### What you need to do
When you reach the line with "IR pin OUT: D2 -> D4" in the listing below, transcribe it and each line after it up to and including the line with "TOF pin VIN: GND -> VIN", exactly and with nothing else.
┄┄┄┄┄┄┄┄┄┄┄┄┄┄┄┄┄┄┄┄
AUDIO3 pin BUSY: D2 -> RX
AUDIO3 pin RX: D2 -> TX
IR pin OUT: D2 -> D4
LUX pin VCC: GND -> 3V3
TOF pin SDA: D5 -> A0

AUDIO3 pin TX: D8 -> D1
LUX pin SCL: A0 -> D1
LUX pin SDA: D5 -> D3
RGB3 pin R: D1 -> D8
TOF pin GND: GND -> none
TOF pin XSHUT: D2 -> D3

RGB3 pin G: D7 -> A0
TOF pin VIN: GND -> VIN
┄┄┄┄┄┄┄┄┄┄┄┄┄┄┄┄┄┄┄┄
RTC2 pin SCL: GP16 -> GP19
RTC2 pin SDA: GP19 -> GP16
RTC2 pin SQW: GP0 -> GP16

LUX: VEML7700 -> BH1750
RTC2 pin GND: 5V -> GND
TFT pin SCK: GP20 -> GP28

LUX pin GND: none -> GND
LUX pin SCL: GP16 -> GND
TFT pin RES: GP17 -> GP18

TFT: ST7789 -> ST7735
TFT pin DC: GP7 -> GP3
┄┄┄┄┄┄┄┄┄┄┄┄┄┄┄┄┄┄┄┄
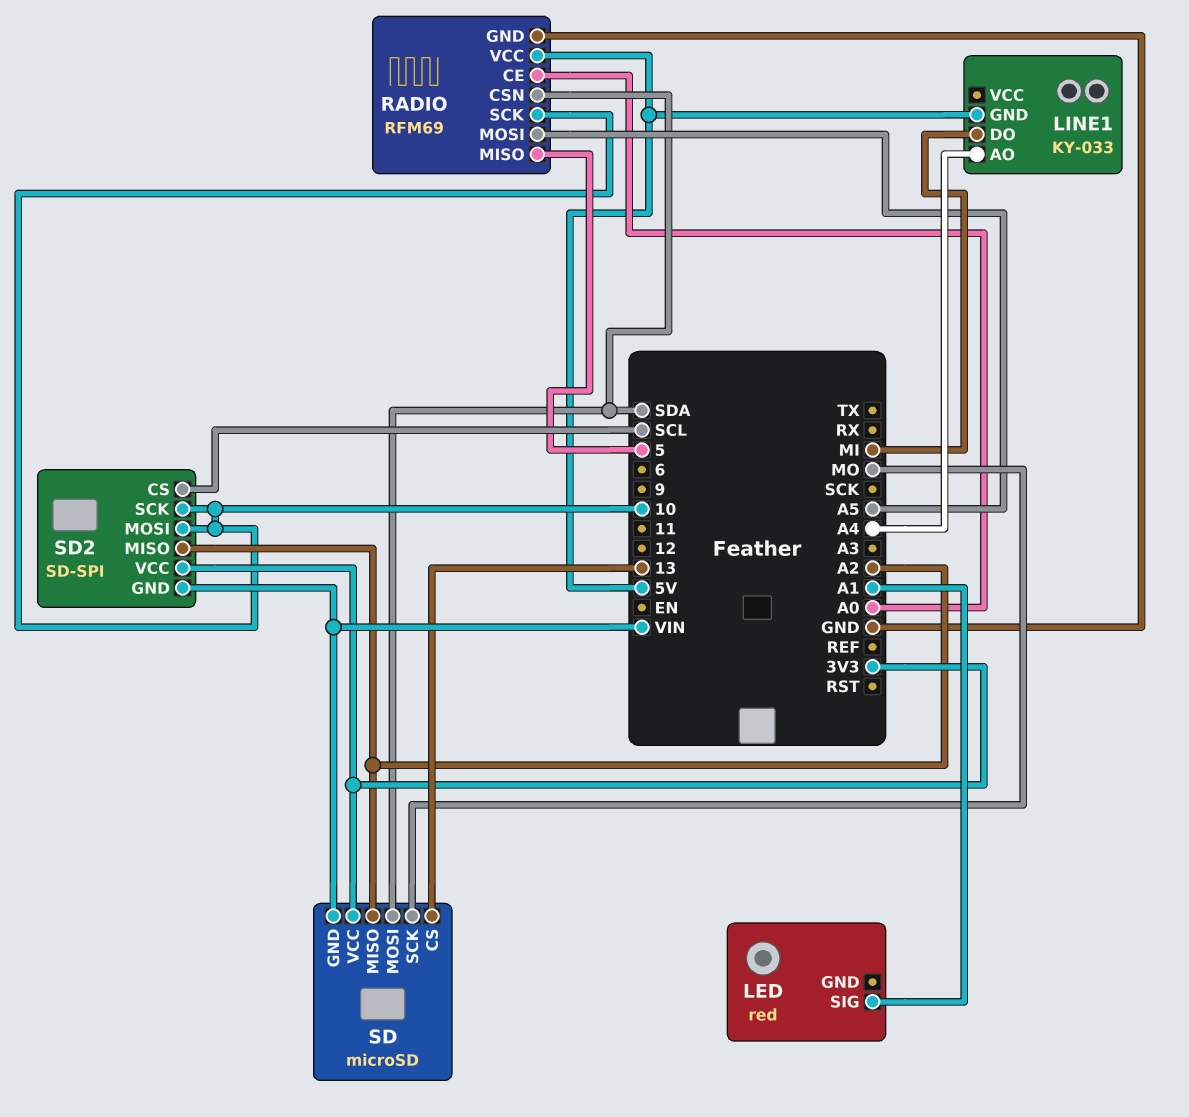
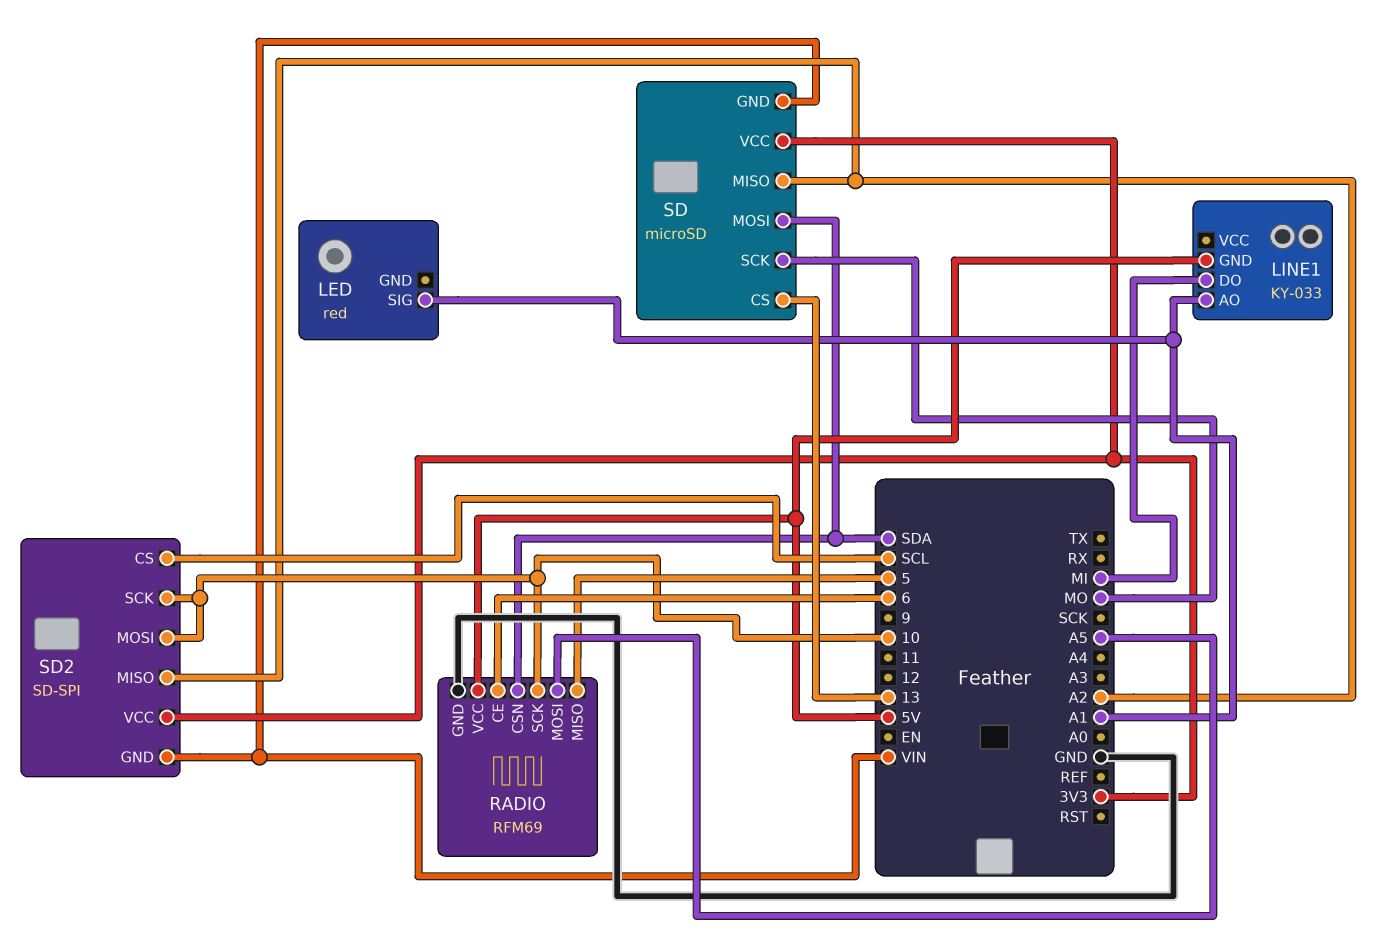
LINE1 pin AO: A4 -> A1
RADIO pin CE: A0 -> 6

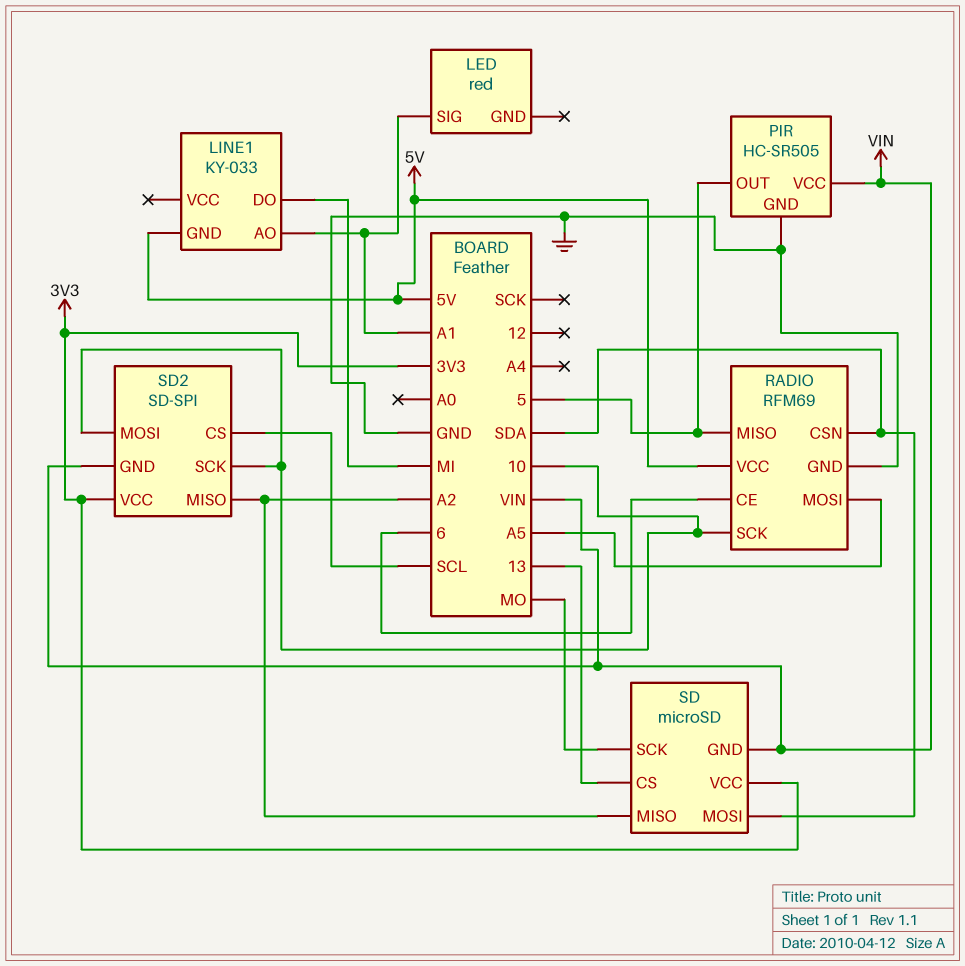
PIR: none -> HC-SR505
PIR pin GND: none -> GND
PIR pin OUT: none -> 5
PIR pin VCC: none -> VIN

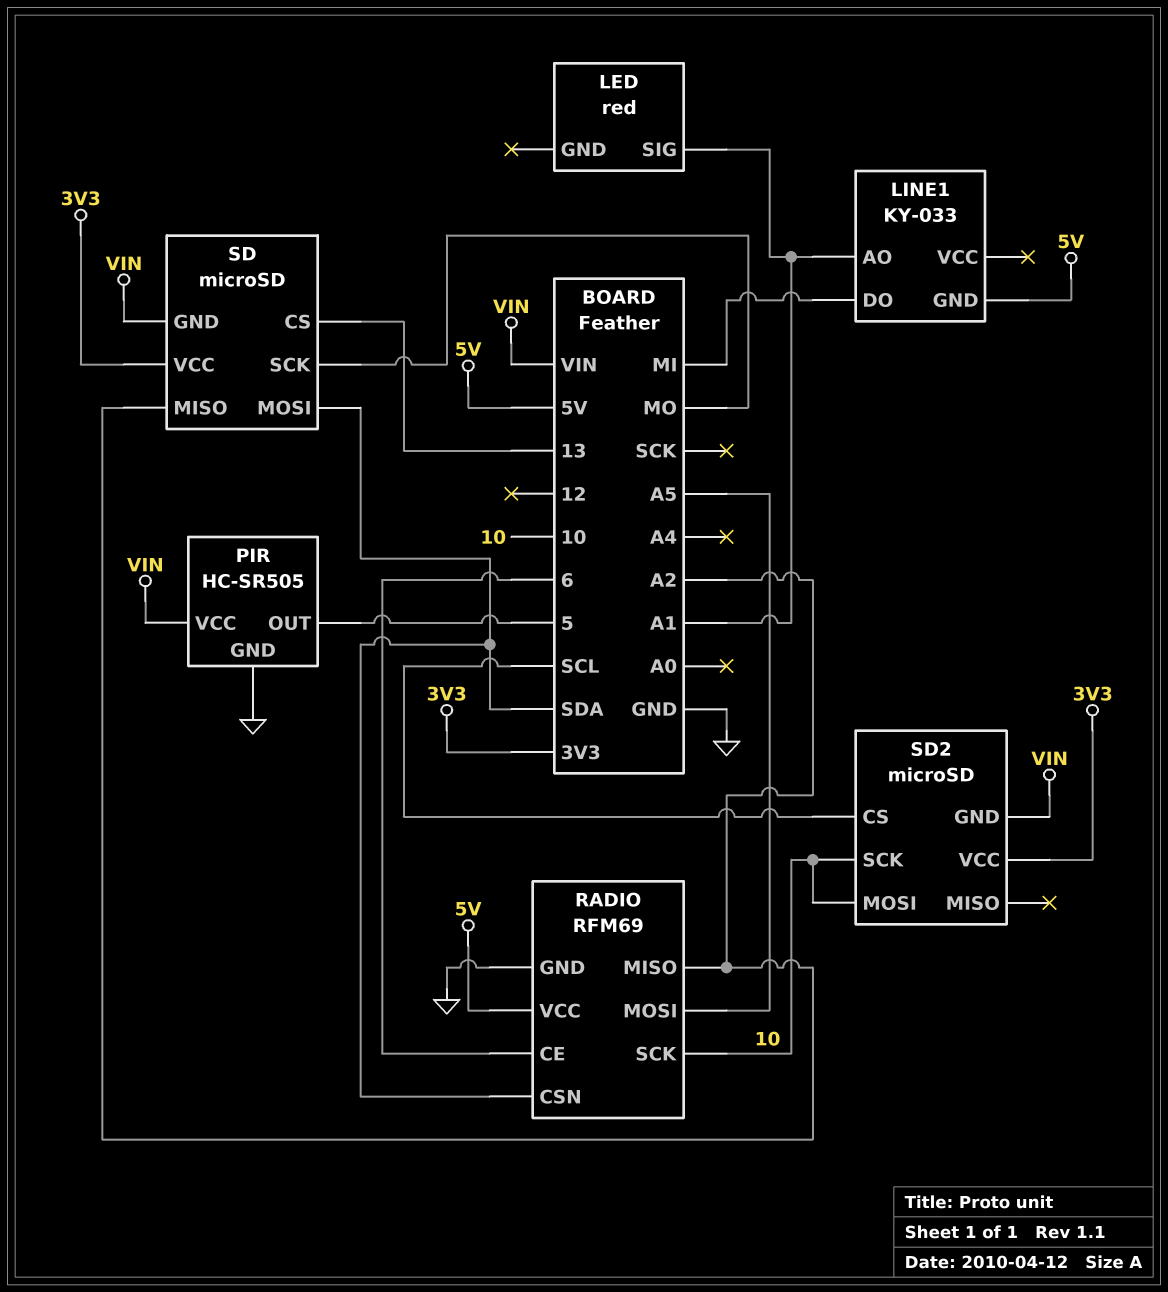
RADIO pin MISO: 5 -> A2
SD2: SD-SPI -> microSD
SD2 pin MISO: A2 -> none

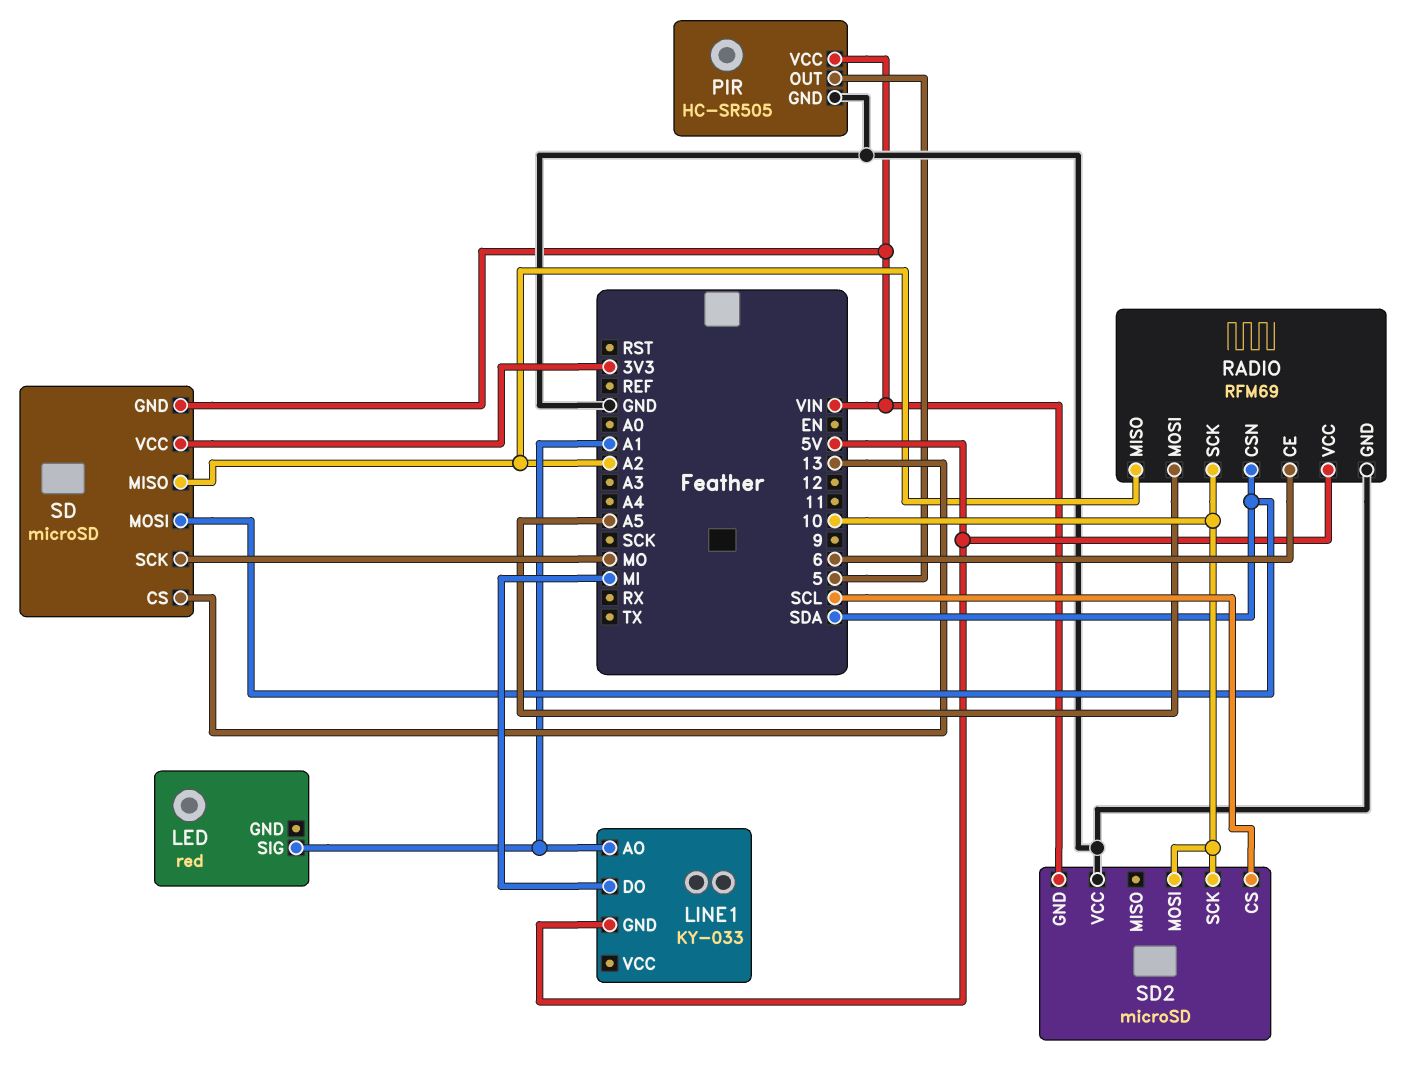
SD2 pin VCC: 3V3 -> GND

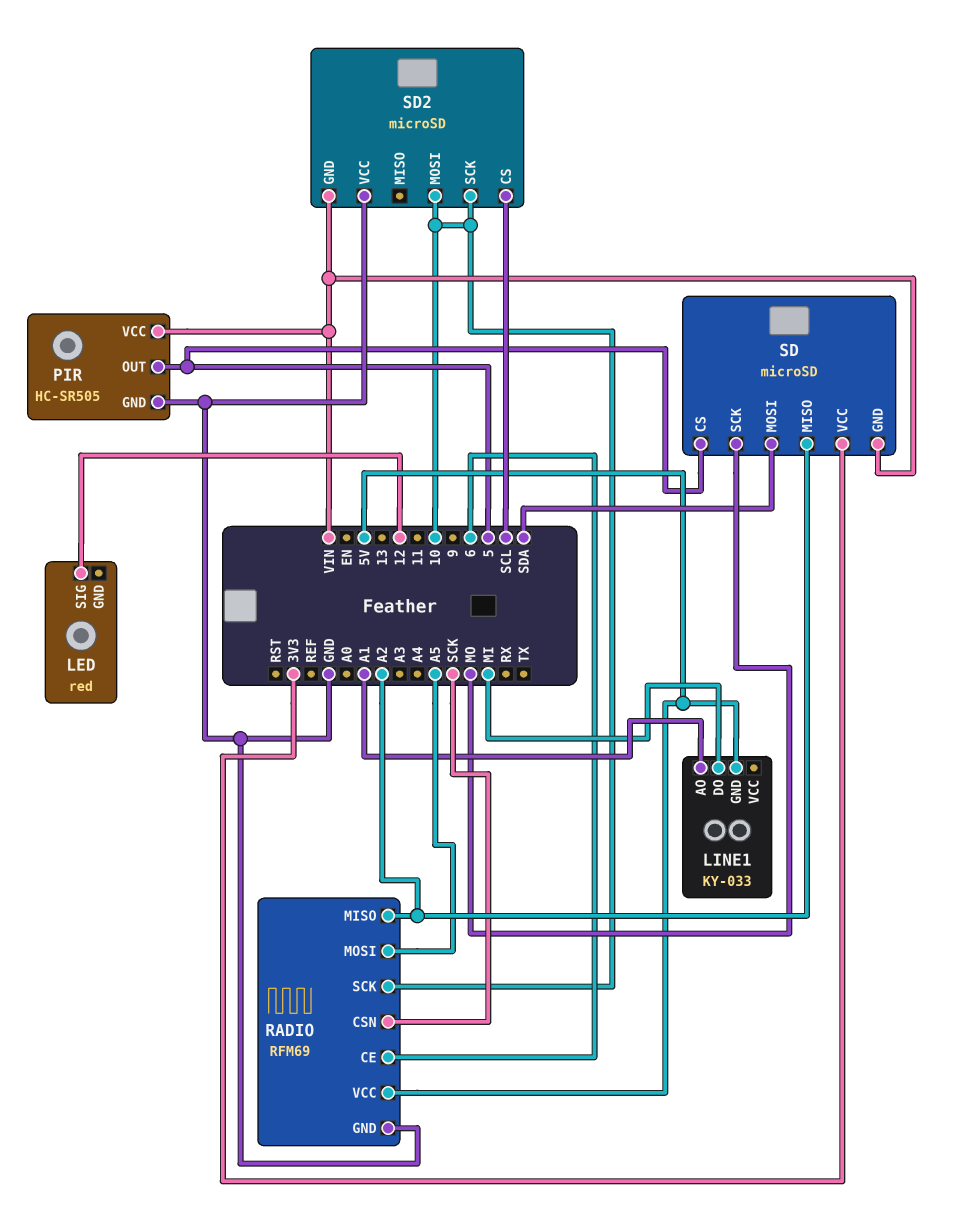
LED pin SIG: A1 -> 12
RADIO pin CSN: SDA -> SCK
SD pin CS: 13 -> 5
┄┄┄┄┄┄┄┄┄┄┄┄┄┄┄┄┄┄┄┄
### Finished exercise
IR pin OUT: D2 -> D4
LUX pin VCC: GND -> 3V3
TOF pin SDA: D5 -> A0

AUDIO3 pin TX: D8 -> D1
LUX pin SCL: A0 -> D1
LUX pin SDA: D5 -> D3
RGB3 pin R: D1 -> D8
TOF pin GND: GND -> none
TOF pin XSHUT: D2 -> D3

RGB3 pin G: D7 -> A0
TOF pin VIN: GND -> VIN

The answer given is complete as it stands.